Records from a dataset
● ● ● ● ● ● ●

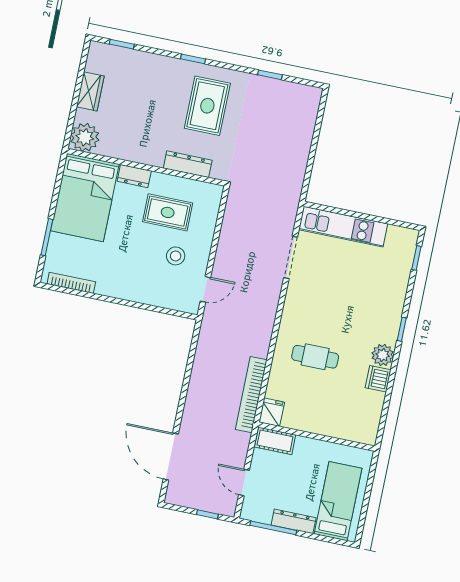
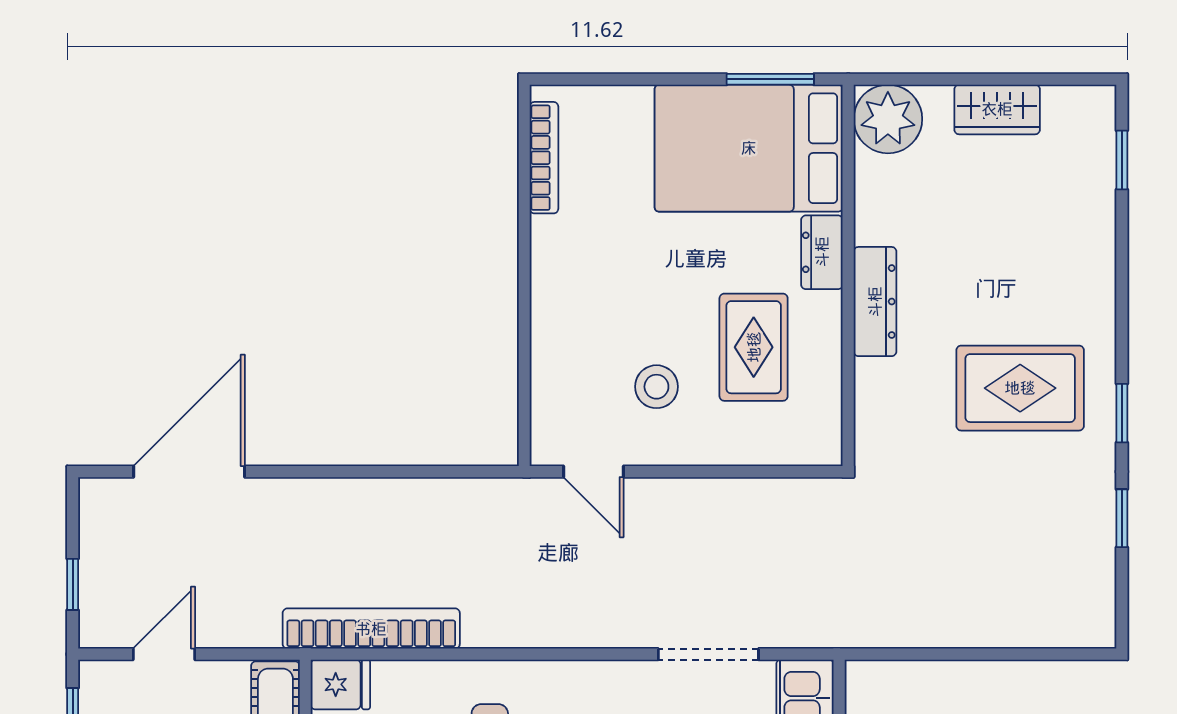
window: (193, 59) -> (1122, 413), moved
dresser: (188, 164) -> (875, 302), moved
window: (47, 237) -> (770, 79), moved

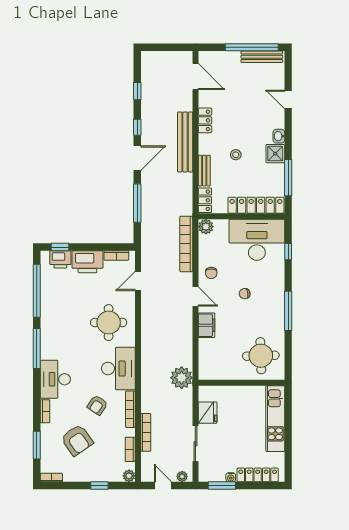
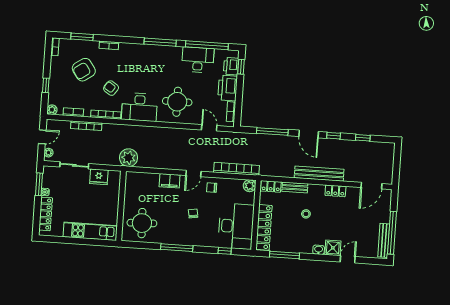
shower: (275, 154) -> (333, 248), moved
desk: (55, 379) -> (198, 60), moved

● ● ● ● ● ● ●

What the exercise asks: Repeat exactly, please: transcribe each entry and leave out the pictures.

Reply:
window: (193, 59) -> (1122, 413), moved
dresser: (188, 164) -> (875, 302), moved
window: (47, 237) -> (770, 79), moved

shower: (275, 154) -> (333, 248), moved
desk: (55, 379) -> (198, 60), moved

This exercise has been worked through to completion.